Set down, please, without alteration, the lines of the entries below from the first through the one containing "yellow bell: 0 -> 3".

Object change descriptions

__________

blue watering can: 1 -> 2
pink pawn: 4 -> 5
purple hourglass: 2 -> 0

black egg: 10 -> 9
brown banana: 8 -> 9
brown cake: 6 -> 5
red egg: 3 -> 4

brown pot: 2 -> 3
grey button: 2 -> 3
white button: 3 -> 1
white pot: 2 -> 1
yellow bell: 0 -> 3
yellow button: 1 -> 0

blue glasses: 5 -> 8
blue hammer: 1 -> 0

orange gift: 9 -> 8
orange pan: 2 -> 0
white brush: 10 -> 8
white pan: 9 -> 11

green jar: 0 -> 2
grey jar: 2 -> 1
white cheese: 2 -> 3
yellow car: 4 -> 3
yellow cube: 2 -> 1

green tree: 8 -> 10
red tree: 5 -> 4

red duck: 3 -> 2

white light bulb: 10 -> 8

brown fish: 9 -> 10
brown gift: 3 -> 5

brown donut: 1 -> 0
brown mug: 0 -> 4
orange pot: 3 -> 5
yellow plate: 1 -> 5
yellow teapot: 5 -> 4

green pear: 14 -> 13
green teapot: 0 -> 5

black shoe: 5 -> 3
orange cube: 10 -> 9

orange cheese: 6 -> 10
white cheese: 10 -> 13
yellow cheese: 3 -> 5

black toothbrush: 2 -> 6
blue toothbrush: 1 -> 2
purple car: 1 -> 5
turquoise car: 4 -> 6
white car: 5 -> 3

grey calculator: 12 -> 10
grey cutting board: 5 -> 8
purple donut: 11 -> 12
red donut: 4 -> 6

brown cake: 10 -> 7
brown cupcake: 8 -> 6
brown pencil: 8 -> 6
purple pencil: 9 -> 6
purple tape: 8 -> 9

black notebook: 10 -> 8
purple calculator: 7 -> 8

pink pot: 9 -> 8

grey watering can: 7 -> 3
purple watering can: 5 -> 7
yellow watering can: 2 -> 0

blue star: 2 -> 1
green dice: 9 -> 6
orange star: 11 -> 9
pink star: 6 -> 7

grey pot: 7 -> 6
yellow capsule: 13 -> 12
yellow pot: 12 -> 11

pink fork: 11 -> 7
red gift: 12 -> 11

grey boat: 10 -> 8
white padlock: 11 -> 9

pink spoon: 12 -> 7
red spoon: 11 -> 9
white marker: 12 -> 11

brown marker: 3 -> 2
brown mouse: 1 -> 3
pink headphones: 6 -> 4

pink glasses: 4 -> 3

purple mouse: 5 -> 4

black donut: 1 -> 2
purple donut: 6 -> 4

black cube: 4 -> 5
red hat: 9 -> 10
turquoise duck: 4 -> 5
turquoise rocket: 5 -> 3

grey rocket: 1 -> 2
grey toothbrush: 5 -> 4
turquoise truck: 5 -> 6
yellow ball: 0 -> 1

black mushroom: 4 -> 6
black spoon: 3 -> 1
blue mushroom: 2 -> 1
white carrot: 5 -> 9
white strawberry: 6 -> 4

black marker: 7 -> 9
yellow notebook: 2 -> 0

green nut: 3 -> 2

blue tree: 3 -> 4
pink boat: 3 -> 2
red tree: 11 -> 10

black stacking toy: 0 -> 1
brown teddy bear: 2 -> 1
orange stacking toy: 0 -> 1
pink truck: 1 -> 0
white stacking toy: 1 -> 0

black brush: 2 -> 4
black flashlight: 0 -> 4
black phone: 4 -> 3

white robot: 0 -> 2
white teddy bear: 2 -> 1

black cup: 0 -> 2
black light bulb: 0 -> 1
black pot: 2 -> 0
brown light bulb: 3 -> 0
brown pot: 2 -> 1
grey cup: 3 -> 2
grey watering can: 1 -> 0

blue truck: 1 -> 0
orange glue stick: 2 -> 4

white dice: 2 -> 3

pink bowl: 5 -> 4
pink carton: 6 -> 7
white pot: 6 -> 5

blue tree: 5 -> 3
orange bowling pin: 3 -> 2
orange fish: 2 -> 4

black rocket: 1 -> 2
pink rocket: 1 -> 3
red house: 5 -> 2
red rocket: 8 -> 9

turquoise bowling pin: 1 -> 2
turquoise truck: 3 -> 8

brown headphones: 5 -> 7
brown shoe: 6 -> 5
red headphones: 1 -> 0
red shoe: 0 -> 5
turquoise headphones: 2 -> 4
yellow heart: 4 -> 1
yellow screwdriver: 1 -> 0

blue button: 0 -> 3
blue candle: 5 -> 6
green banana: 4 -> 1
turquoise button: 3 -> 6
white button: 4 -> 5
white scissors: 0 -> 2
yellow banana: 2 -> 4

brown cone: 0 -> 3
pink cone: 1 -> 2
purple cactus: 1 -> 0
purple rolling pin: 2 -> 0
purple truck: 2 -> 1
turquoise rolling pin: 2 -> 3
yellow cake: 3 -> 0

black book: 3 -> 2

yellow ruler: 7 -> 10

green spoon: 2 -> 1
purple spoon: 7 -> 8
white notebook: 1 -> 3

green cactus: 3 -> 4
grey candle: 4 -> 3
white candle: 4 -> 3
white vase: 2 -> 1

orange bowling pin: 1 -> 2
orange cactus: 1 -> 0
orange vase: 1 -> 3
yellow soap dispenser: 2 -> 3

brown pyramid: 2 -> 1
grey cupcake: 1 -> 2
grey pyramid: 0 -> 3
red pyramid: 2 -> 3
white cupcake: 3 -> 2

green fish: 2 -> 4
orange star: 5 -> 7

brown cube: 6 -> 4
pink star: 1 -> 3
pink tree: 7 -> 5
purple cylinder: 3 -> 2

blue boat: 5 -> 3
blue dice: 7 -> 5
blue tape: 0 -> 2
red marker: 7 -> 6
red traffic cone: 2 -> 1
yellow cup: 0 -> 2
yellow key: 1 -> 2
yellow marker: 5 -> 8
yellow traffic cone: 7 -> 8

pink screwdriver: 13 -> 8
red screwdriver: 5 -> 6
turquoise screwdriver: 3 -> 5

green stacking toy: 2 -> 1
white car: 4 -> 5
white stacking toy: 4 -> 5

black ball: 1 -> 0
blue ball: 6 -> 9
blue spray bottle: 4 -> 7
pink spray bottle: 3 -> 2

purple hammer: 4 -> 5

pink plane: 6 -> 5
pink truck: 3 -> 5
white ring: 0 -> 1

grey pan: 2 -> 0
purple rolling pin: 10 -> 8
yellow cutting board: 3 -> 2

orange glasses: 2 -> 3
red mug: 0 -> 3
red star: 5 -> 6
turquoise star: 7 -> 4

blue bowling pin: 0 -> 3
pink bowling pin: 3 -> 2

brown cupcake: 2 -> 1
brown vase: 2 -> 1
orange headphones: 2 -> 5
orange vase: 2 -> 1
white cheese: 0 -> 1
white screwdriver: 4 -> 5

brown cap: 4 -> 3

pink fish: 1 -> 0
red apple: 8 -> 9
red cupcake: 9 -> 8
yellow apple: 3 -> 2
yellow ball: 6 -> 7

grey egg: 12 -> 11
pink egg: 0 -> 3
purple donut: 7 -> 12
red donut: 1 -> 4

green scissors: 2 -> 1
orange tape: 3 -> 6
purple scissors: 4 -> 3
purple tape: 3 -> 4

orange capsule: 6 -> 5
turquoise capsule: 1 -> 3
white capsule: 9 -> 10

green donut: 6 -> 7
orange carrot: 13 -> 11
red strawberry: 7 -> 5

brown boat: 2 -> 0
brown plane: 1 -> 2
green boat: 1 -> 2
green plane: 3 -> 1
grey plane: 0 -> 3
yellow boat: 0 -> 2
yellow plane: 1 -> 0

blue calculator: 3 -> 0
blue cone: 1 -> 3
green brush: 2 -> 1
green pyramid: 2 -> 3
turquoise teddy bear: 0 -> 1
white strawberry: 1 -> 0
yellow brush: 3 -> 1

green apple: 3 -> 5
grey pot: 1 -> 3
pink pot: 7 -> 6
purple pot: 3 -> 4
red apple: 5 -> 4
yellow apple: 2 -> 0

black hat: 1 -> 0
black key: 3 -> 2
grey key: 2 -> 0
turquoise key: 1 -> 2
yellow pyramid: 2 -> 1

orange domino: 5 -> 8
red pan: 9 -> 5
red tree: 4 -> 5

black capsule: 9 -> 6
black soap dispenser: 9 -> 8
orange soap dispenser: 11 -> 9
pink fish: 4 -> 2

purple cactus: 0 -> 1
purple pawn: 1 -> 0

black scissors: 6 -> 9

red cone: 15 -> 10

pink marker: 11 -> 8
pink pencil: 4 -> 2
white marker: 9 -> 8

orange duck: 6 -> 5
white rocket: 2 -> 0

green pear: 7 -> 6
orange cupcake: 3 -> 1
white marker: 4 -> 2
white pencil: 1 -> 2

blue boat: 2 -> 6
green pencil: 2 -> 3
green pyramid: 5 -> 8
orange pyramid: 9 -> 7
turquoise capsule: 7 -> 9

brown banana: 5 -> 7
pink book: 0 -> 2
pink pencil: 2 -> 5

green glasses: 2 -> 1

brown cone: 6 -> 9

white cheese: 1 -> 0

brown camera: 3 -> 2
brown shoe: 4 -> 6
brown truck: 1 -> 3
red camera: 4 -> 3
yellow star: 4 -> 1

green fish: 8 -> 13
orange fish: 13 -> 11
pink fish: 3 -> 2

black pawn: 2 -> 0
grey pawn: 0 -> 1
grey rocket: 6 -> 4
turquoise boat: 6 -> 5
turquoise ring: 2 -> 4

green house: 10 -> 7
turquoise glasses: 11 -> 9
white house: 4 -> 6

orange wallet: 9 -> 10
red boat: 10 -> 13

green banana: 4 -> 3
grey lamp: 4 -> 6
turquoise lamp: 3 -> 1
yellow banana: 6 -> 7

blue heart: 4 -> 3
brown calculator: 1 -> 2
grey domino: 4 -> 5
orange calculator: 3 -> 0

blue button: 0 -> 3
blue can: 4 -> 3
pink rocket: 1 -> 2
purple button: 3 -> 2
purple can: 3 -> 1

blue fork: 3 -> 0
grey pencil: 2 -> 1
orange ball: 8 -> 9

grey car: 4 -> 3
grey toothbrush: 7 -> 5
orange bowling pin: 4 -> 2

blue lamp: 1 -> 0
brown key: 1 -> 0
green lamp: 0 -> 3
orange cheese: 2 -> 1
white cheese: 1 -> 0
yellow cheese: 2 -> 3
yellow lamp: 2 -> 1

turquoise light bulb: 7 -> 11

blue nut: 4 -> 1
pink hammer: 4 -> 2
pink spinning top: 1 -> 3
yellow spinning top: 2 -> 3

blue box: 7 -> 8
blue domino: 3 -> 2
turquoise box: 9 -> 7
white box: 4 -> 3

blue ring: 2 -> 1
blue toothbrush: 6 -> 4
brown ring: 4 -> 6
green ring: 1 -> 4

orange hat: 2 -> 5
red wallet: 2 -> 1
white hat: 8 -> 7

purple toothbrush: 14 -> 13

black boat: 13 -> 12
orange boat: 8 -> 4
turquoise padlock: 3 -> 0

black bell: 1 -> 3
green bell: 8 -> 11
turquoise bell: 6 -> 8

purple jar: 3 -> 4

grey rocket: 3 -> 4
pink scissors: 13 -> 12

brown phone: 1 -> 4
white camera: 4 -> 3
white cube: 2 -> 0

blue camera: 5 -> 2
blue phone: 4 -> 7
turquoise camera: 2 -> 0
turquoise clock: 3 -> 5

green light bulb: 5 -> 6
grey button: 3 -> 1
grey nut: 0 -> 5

__________

**Completed task**
blue watering can: 1 -> 2
pink pawn: 4 -> 5
purple hourglass: 2 -> 0

black egg: 10 -> 9
brown banana: 8 -> 9
brown cake: 6 -> 5
red egg: 3 -> 4

brown pot: 2 -> 3
grey button: 2 -> 3
white button: 3 -> 1
white pot: 2 -> 1
yellow bell: 0 -> 3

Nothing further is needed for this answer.